:: What you will do ::
Write out every entry, unchanged. Skip any picture.

[Opening Data shown section]

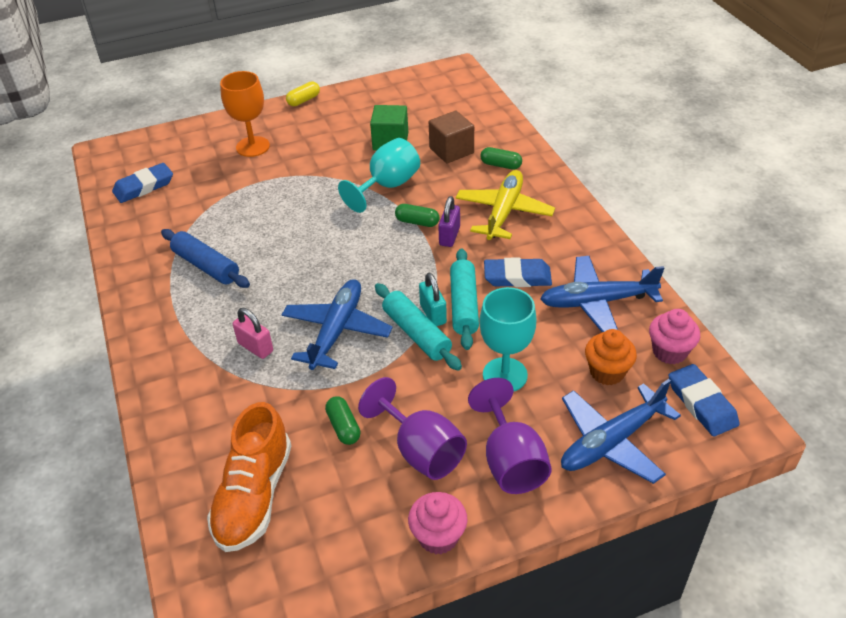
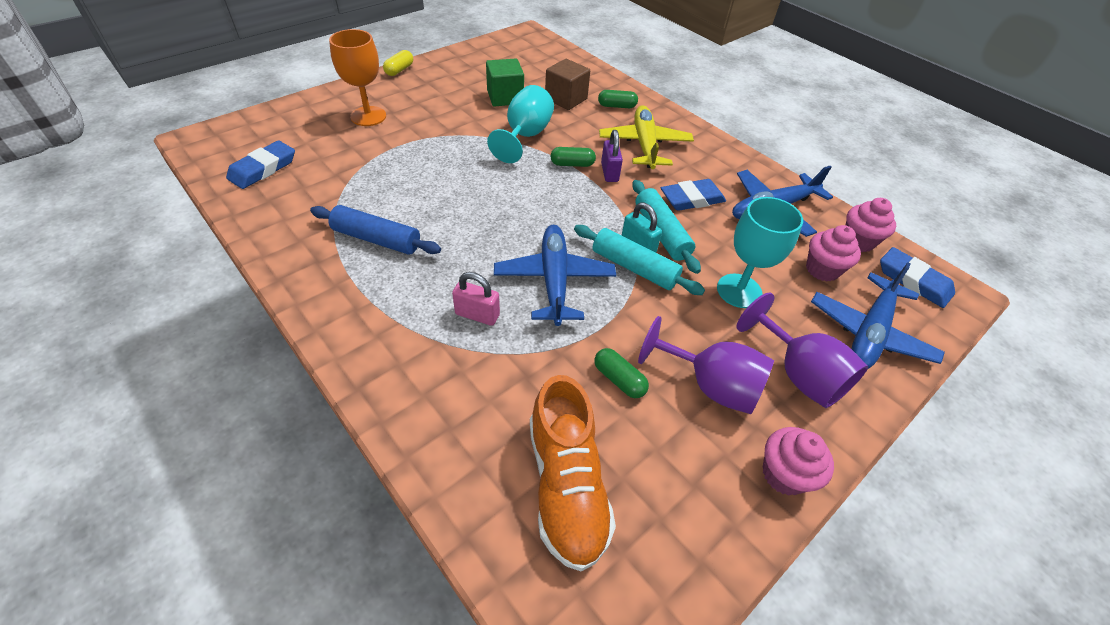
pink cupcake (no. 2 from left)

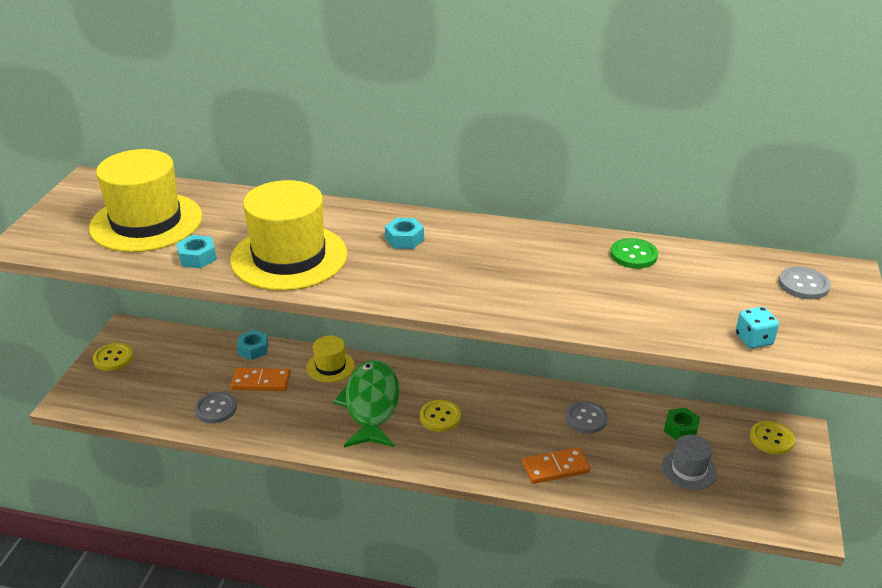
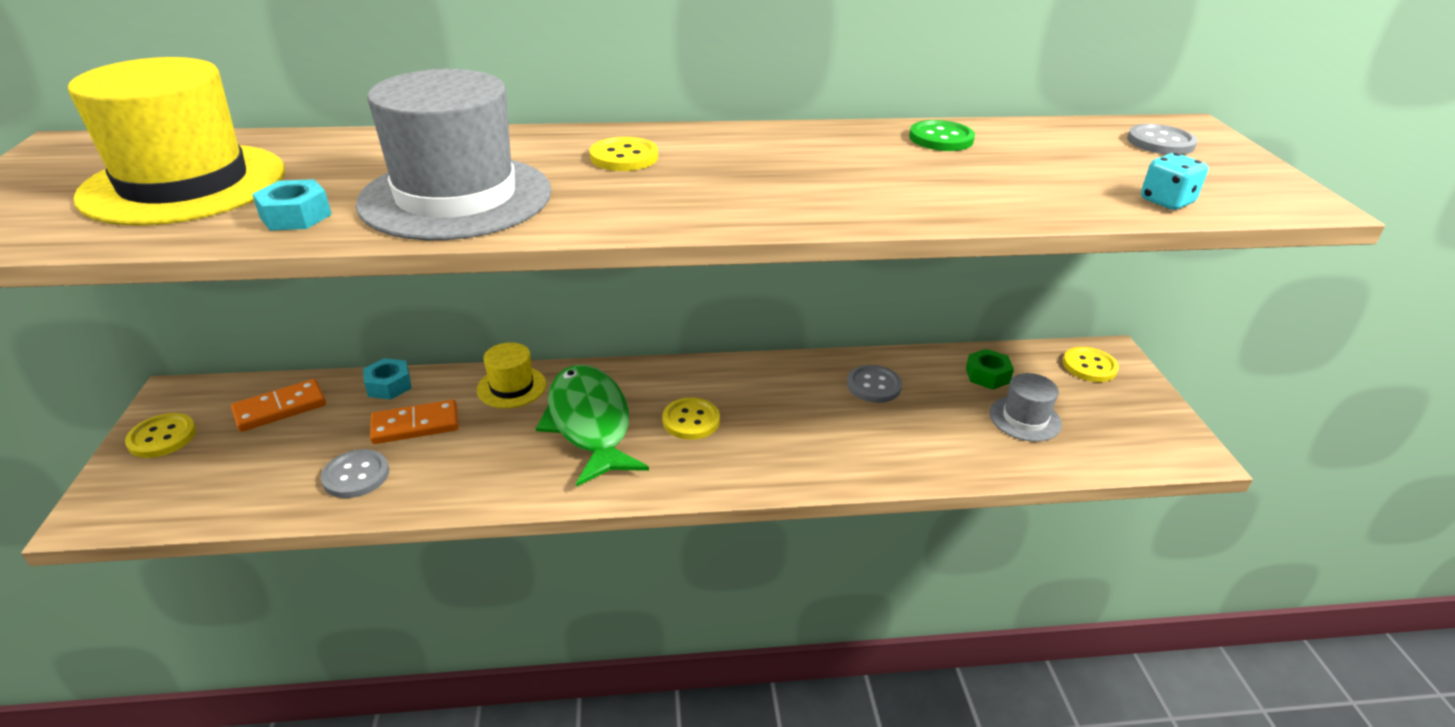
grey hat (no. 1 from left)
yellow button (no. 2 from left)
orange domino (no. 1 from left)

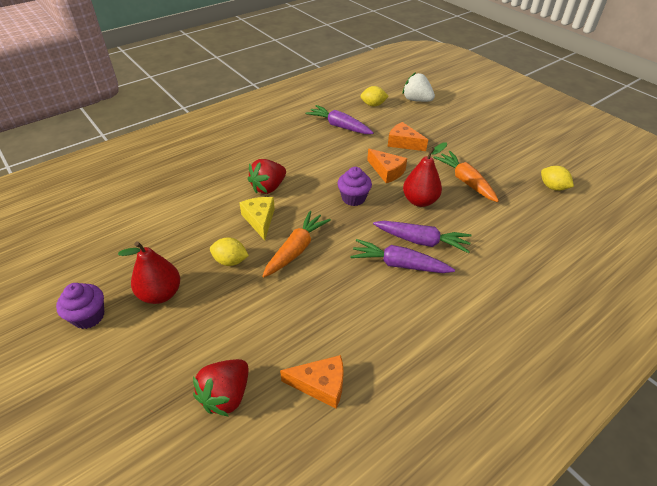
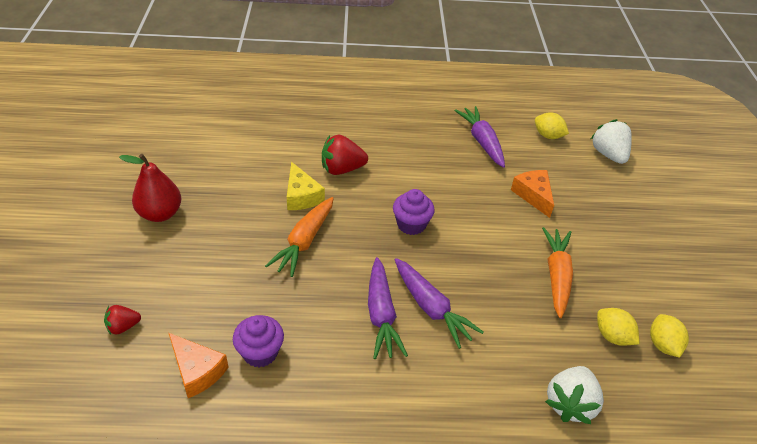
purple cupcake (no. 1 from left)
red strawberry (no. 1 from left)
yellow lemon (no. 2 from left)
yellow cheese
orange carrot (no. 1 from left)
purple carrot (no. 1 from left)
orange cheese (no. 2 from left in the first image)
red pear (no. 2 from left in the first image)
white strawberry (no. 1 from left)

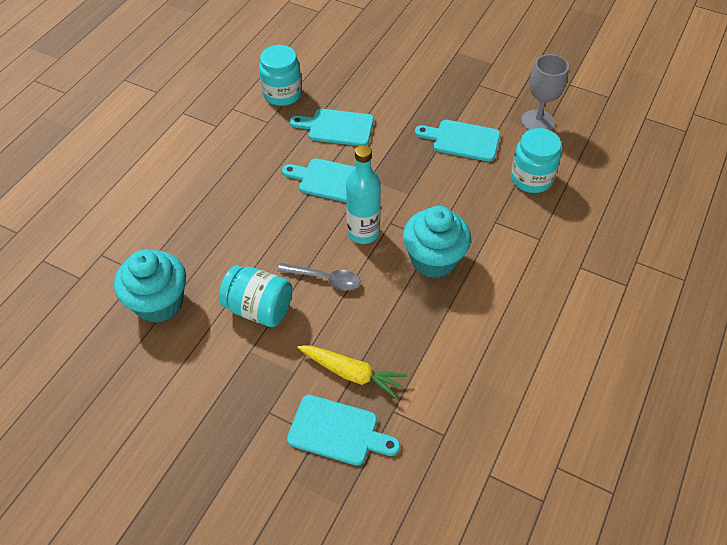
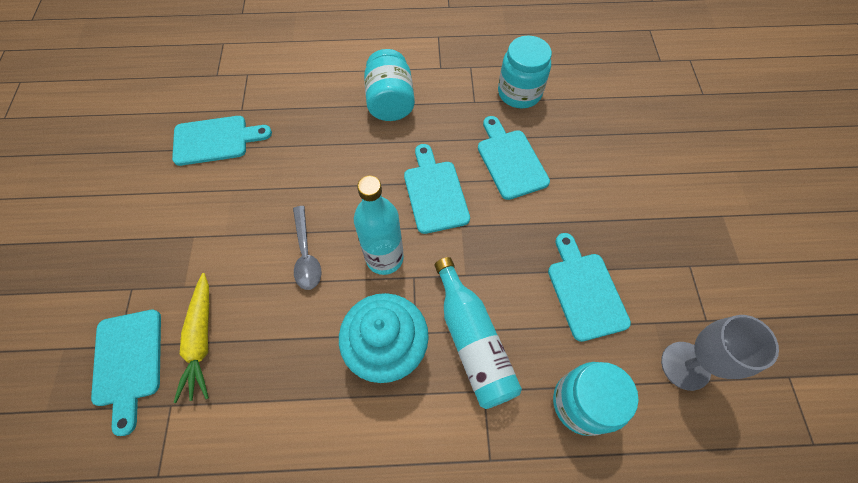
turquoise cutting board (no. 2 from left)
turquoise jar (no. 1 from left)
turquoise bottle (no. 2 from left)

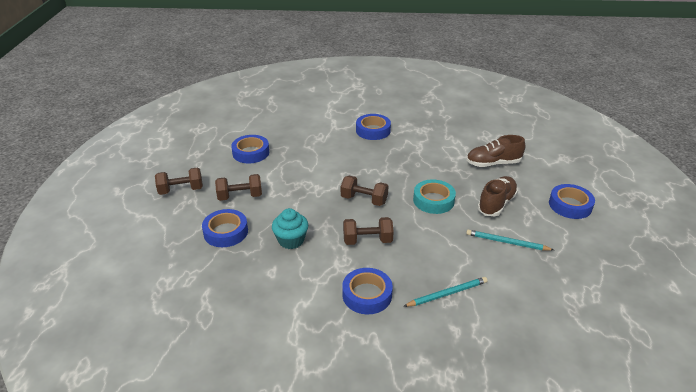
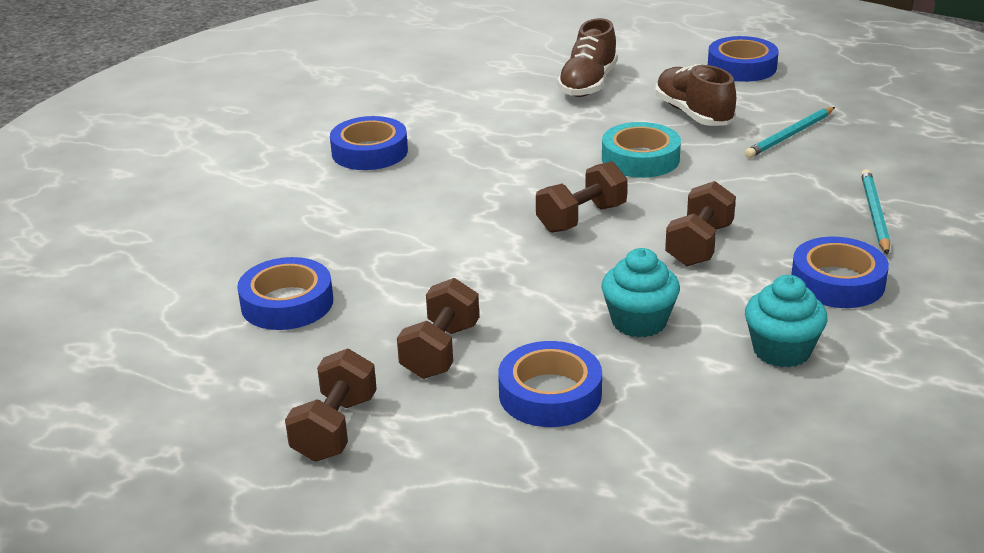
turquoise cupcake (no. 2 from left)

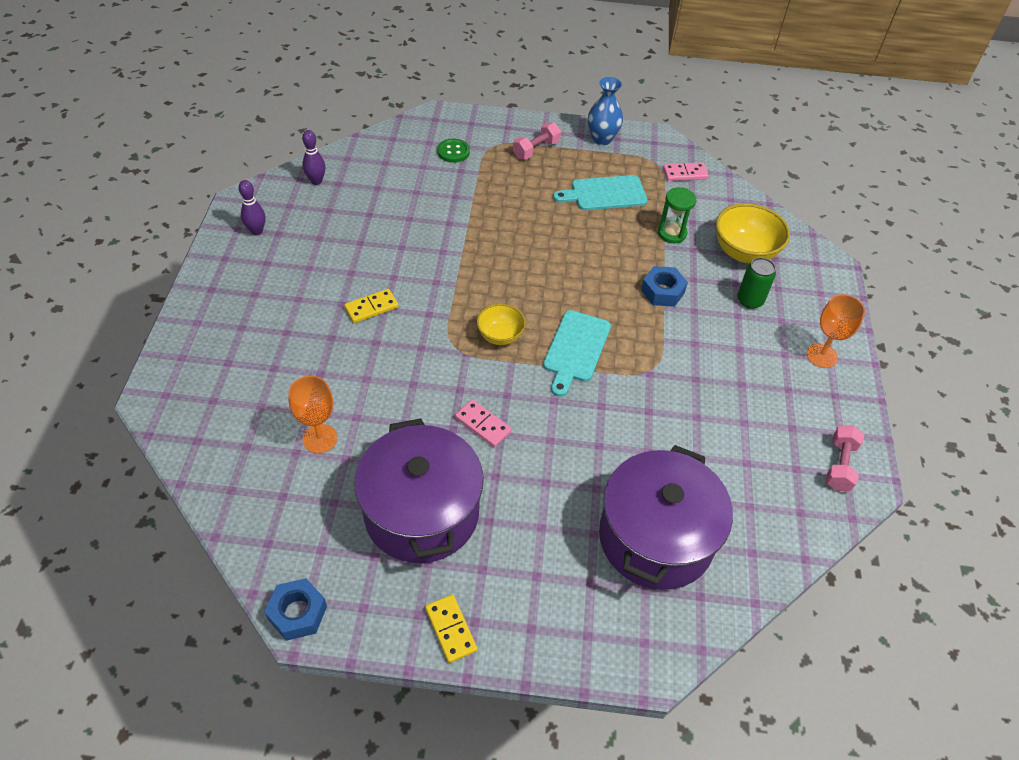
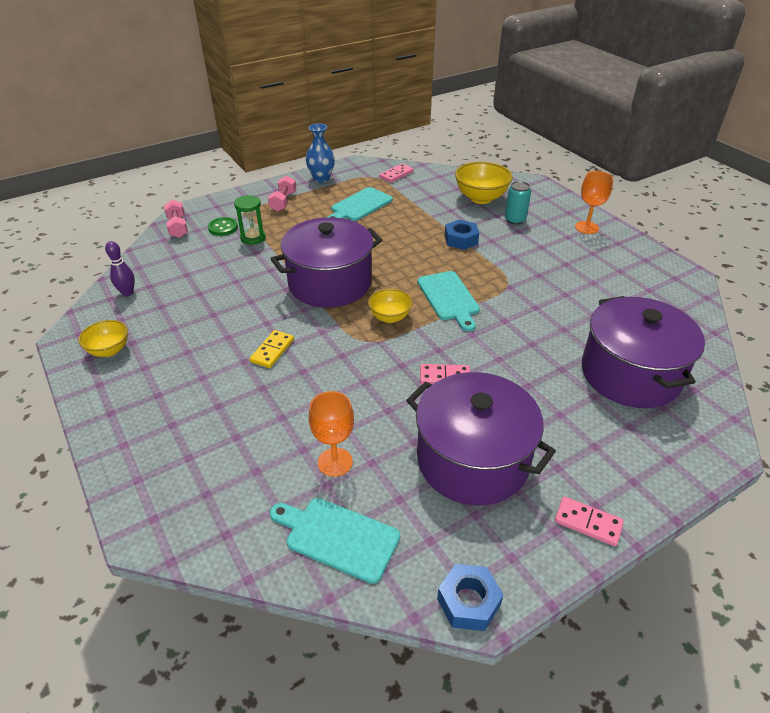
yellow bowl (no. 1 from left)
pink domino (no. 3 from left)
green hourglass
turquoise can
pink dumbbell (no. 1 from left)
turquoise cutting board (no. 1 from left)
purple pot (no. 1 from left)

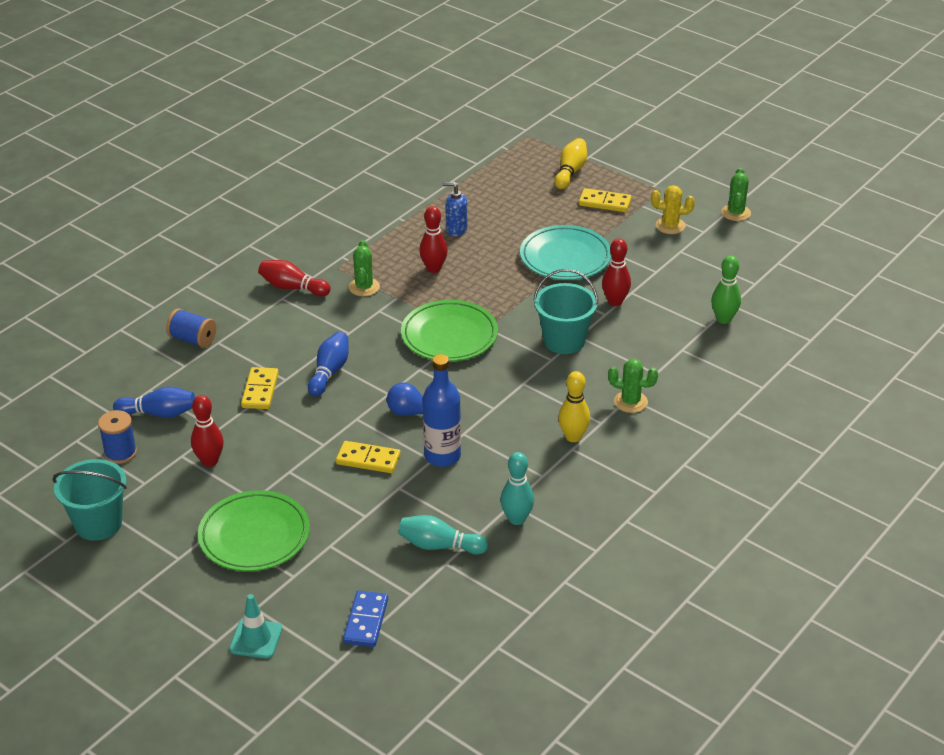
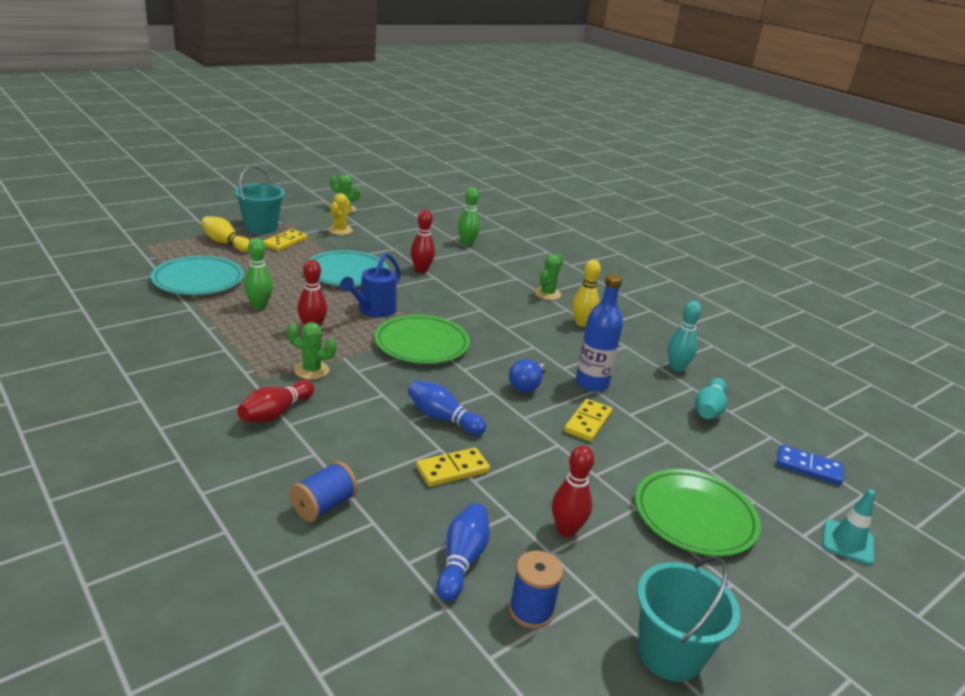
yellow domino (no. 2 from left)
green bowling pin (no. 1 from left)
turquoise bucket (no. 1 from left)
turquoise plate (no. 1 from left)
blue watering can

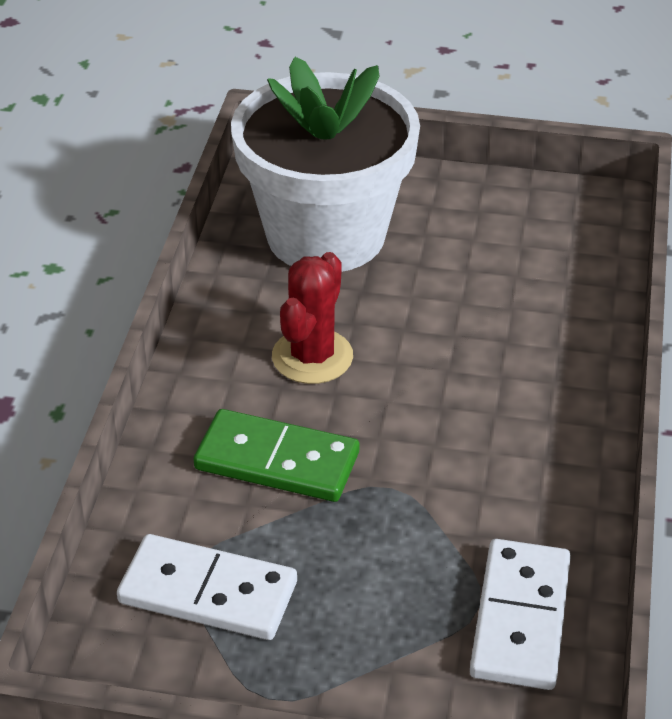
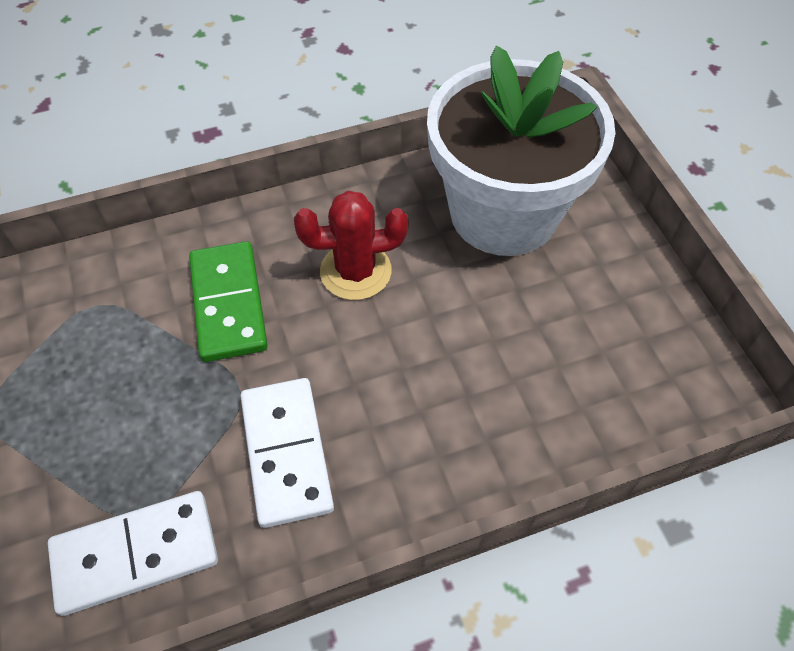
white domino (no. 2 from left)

[Closing Data shown section]

:: The answer ::
pink cupcake (no. 2 from left)

grey hat (no. 1 from left)
yellow button (no. 2 from left)
orange domino (no. 1 from left)

purple cupcake (no. 1 from left)
red strawberry (no. 1 from left)
yellow lemon (no. 2 from left)
yellow cheese
orange carrot (no. 1 from left)
purple carrot (no. 1 from left)
orange cheese (no. 2 from left in the first image)
red pear (no. 2 from left in the first image)
white strawberry (no. 1 from left)

turquoise cutting board (no. 2 from left)
turquoise jar (no. 1 from left)
turquoise bottle (no. 2 from left)

turquoise cupcake (no. 2 from left)

yellow bowl (no. 1 from left)
pink domino (no. 3 from left)
green hourglass
turquoise can
pink dumbbell (no. 1 from left)
turquoise cutting board (no. 1 from left)
purple pot (no. 1 from left)

yellow domino (no. 2 from left)
green bowling pin (no. 1 from left)
turquoise bucket (no. 1 from left)
turquoise plate (no. 1 from left)
blue watering can

white domino (no. 2 from left)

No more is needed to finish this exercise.